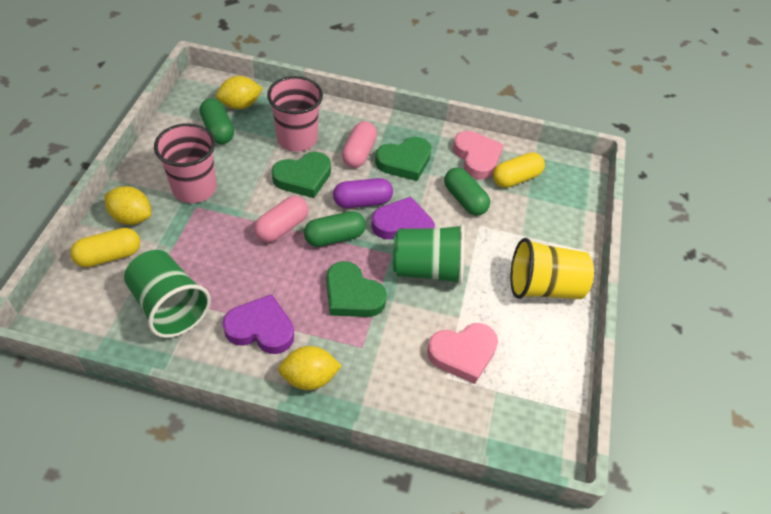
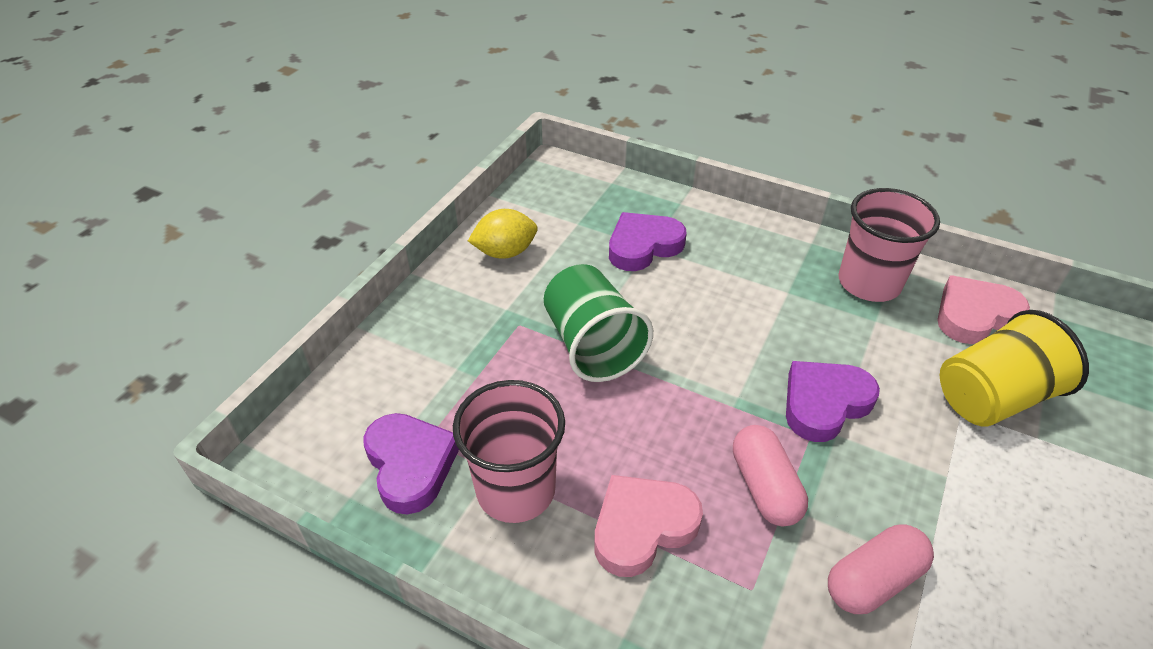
green capsule: 3 -> 0
green cup: 2 -> 1
green heart: 3 -> 0
purple capsule: 1 -> 0
purple heart: 2 -> 3
yellow capsule: 2 -> 0
yellow lemon: 3 -> 1

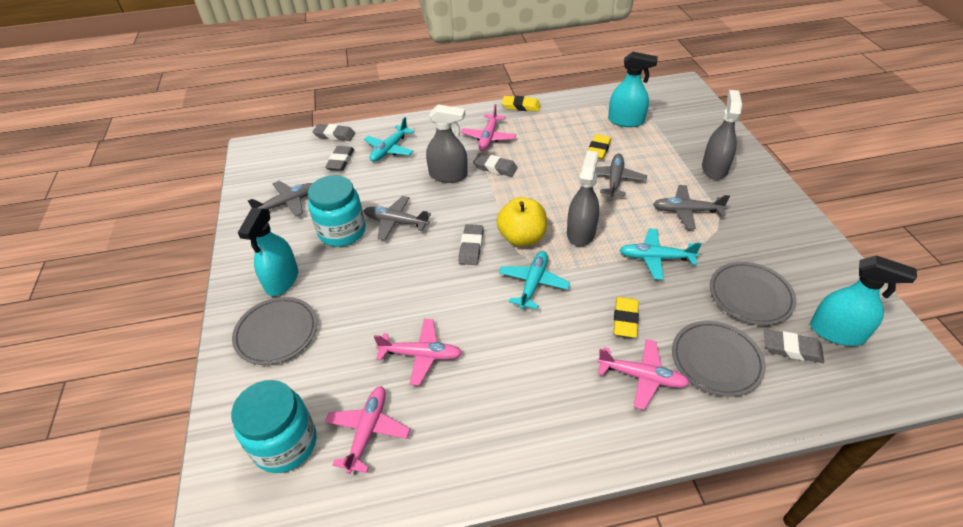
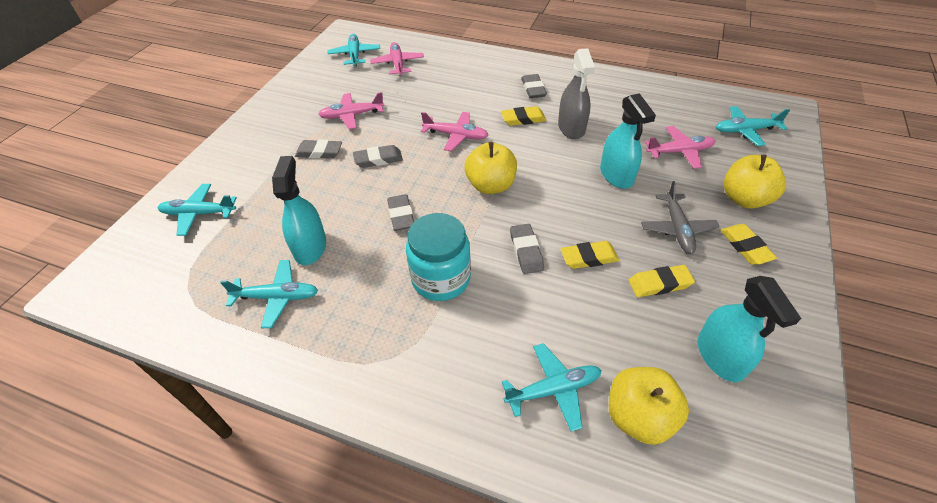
grey plane: 4 -> 1
grey plate: 3 -> 0
grey spray bottle: 3 -> 1
turquoise jar: 2 -> 1
turquoise plane: 3 -> 5
yellow apple: 1 -> 3
yellow eraser: 3 -> 4

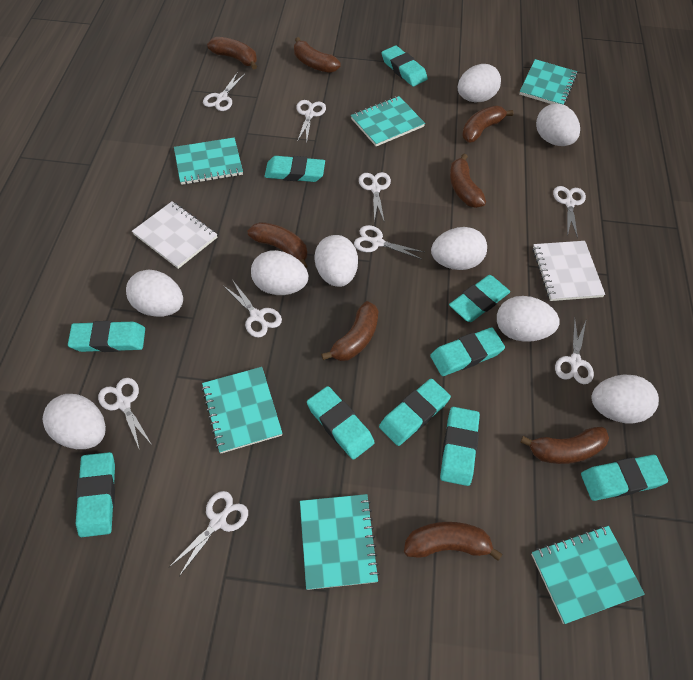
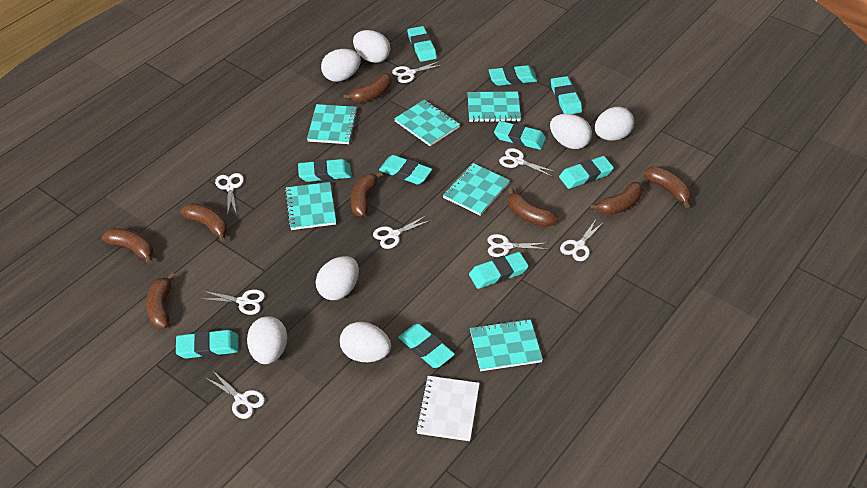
white egg: 9 -> 7
white notebook: 2 -> 1
white scissors: 9 -> 8

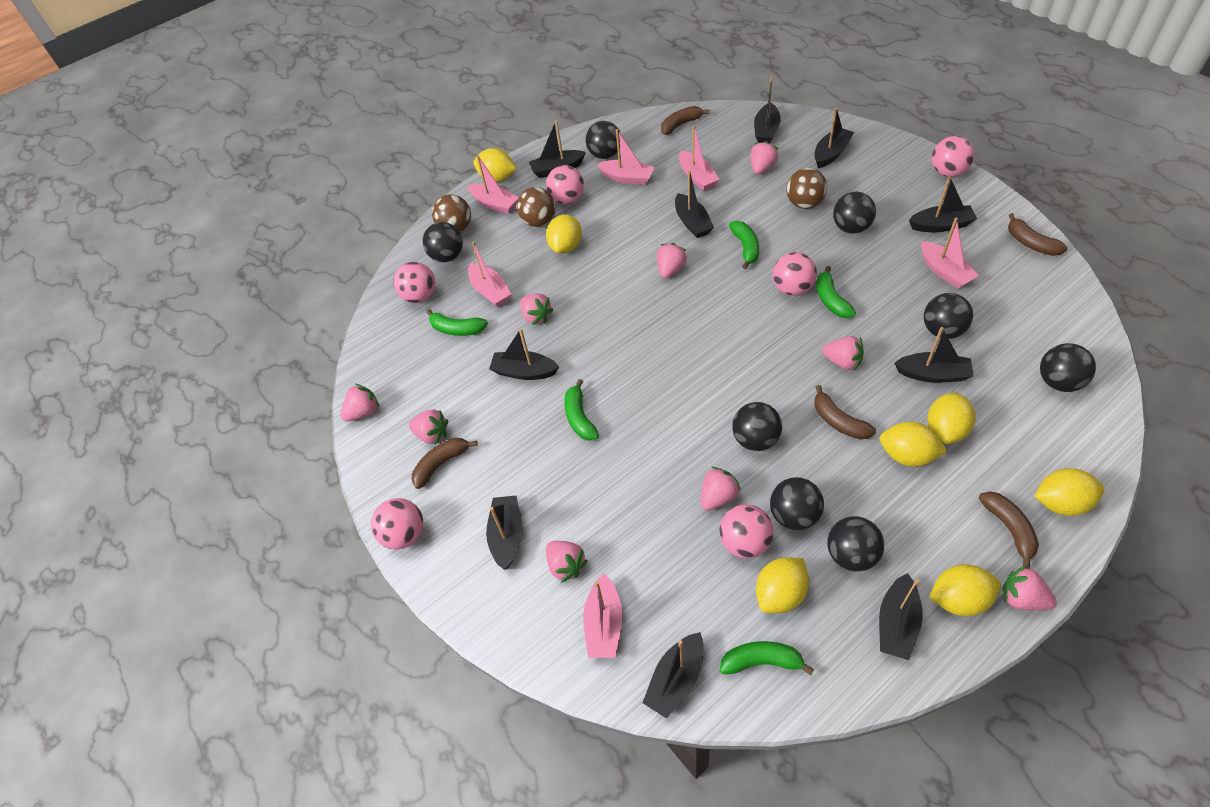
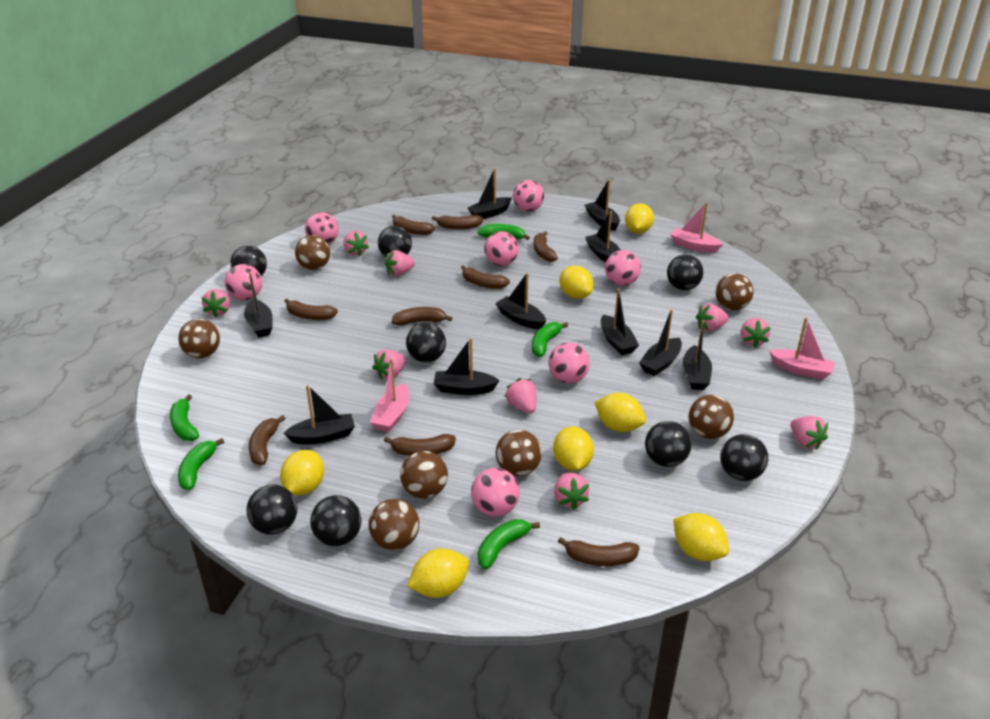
brown ball: 3 -> 7
brown banana: 5 -> 9
pink ball: 6 -> 7
pink boat: 6 -> 3

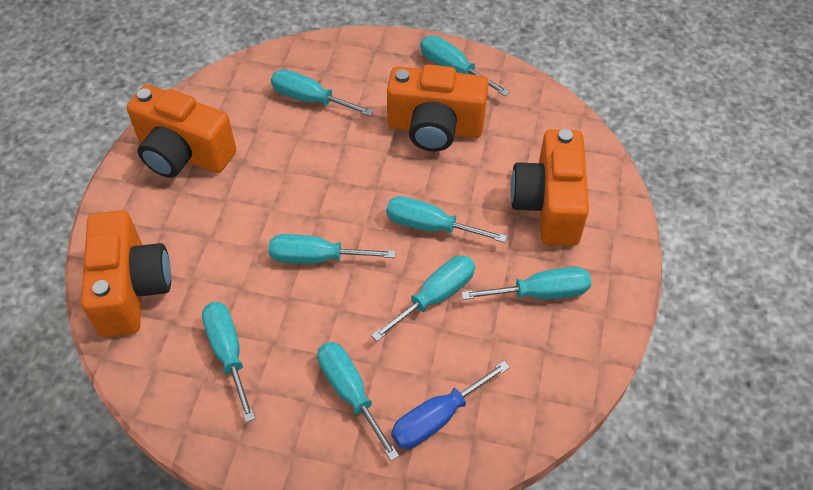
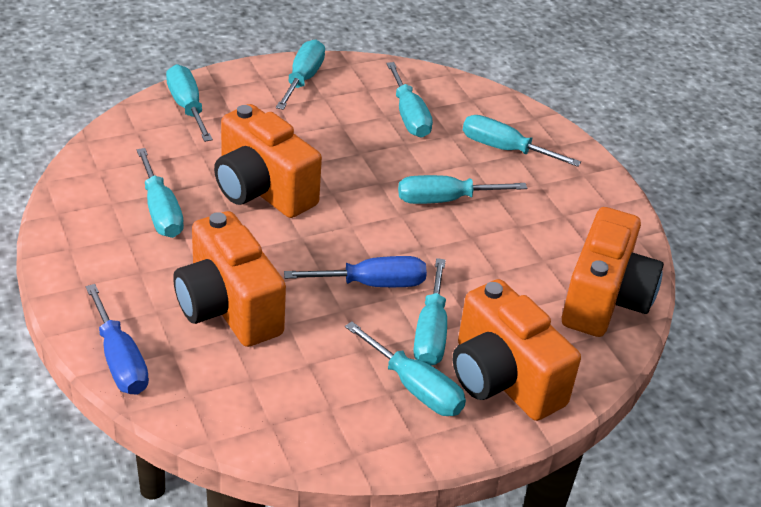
blue screwdriver: 1 -> 2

_Task instructions_
Everything in the records must be returned exactly, except the pictures.

_Worked solution_
green capsule: 3 -> 0
green cup: 2 -> 1
green heart: 3 -> 0
purple capsule: 1 -> 0
purple heart: 2 -> 3
yellow capsule: 2 -> 0
yellow lemon: 3 -> 1

grey plane: 4 -> 1
grey plate: 3 -> 0
grey spray bottle: 3 -> 1
turquoise jar: 2 -> 1
turquoise plane: 3 -> 5
yellow apple: 1 -> 3
yellow eraser: 3 -> 4

white egg: 9 -> 7
white notebook: 2 -> 1
white scissors: 9 -> 8

brown ball: 3 -> 7
brown banana: 5 -> 9
pink ball: 6 -> 7
pink boat: 6 -> 3

blue screwdriver: 1 -> 2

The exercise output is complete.